Aim of the task:
When copying the data below, keep only the lines from the one with "yellow brick L4:L5" through the one with "tan brick G1:G2", word for word, and skip the pictures.

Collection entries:
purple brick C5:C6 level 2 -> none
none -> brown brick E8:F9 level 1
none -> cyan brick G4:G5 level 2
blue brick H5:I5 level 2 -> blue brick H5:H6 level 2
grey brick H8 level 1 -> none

--

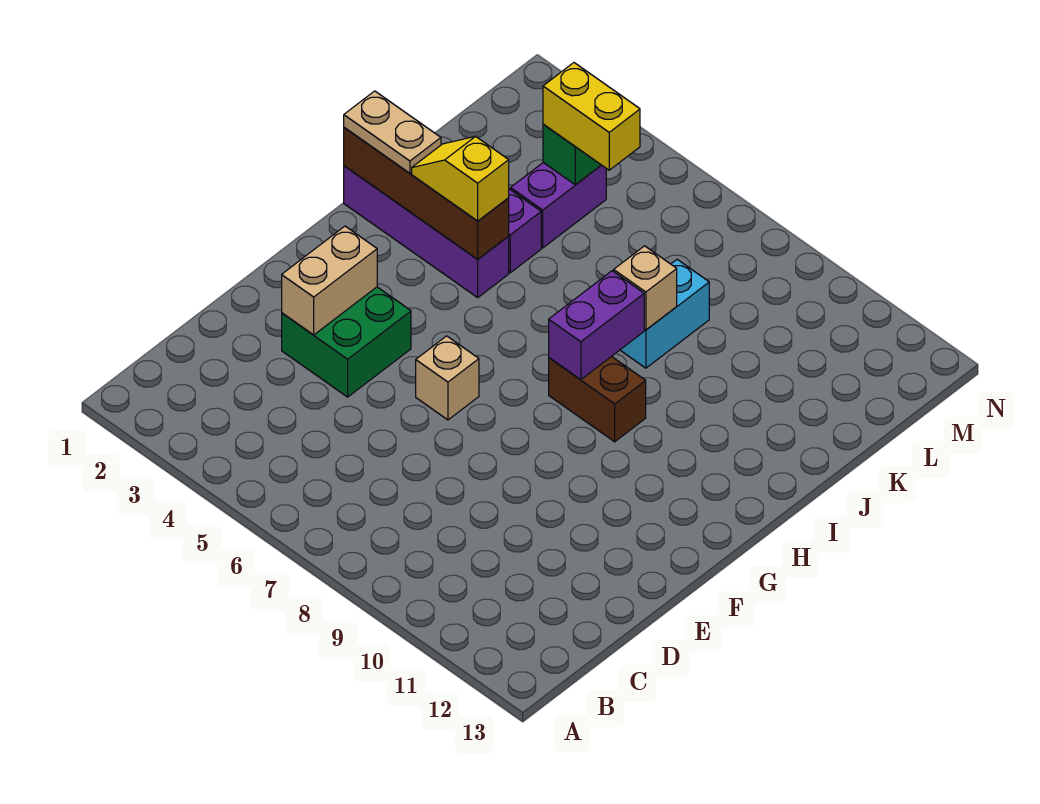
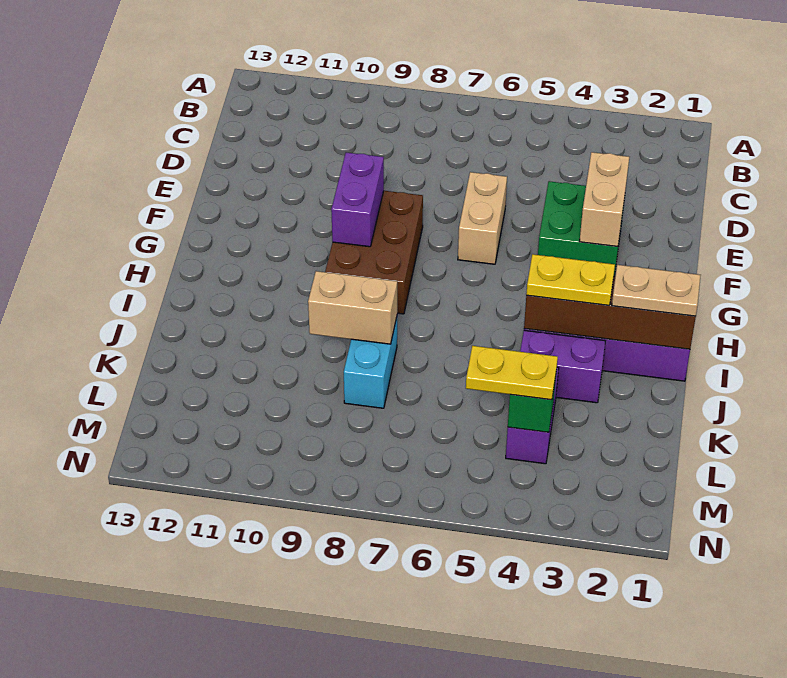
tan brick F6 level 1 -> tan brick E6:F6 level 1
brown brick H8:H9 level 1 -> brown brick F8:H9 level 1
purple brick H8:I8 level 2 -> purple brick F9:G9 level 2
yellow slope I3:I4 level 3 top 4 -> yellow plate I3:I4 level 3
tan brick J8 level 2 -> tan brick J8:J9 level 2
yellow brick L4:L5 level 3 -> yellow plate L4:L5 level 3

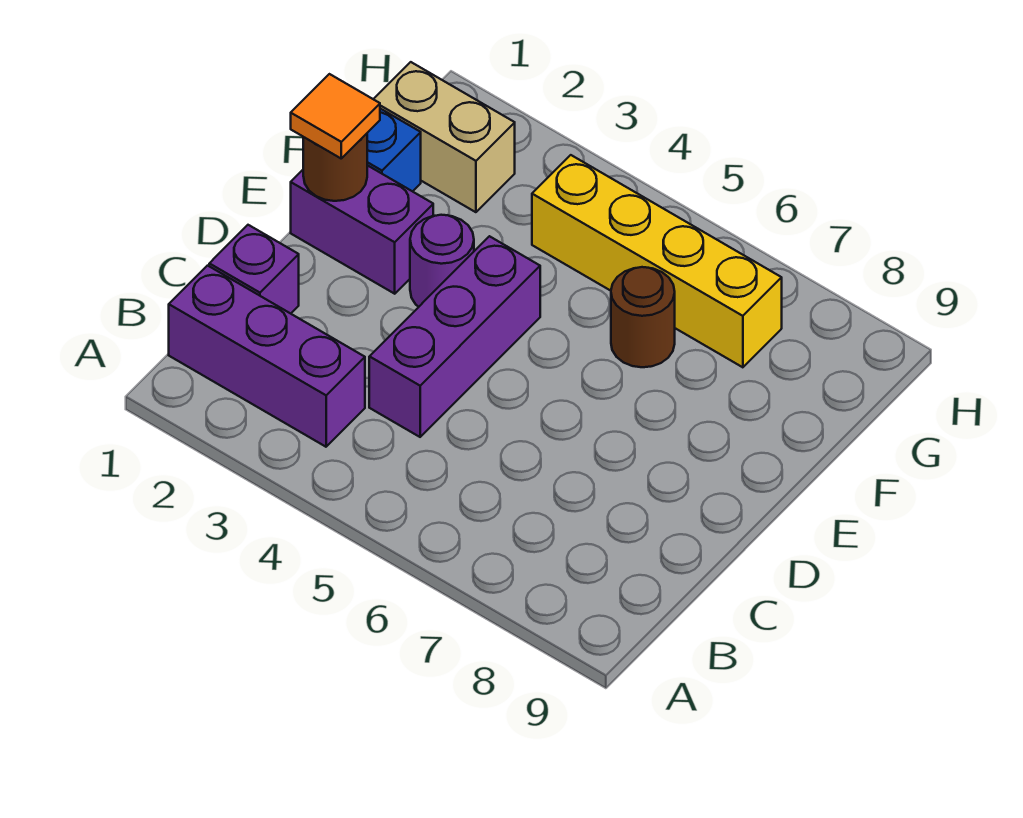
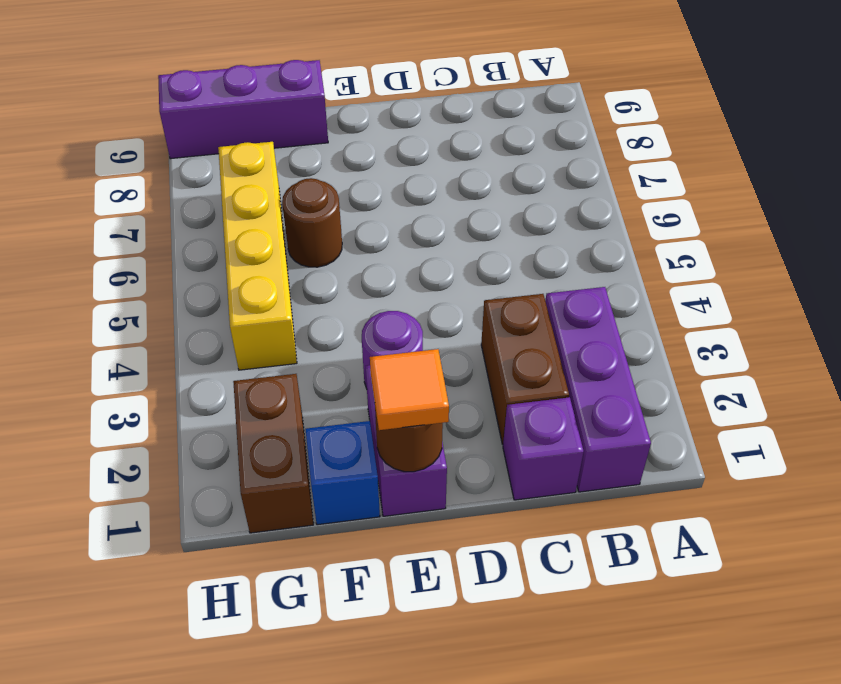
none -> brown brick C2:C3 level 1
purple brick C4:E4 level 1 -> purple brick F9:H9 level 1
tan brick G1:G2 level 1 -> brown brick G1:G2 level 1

Result:
yellow brick L4:L5 level 3 -> yellow plate L4:L5 level 3

none -> brown brick C2:C3 level 1
purple brick C4:E4 level 1 -> purple brick F9:H9 level 1
tan brick G1:G2 level 1 -> brown brick G1:G2 level 1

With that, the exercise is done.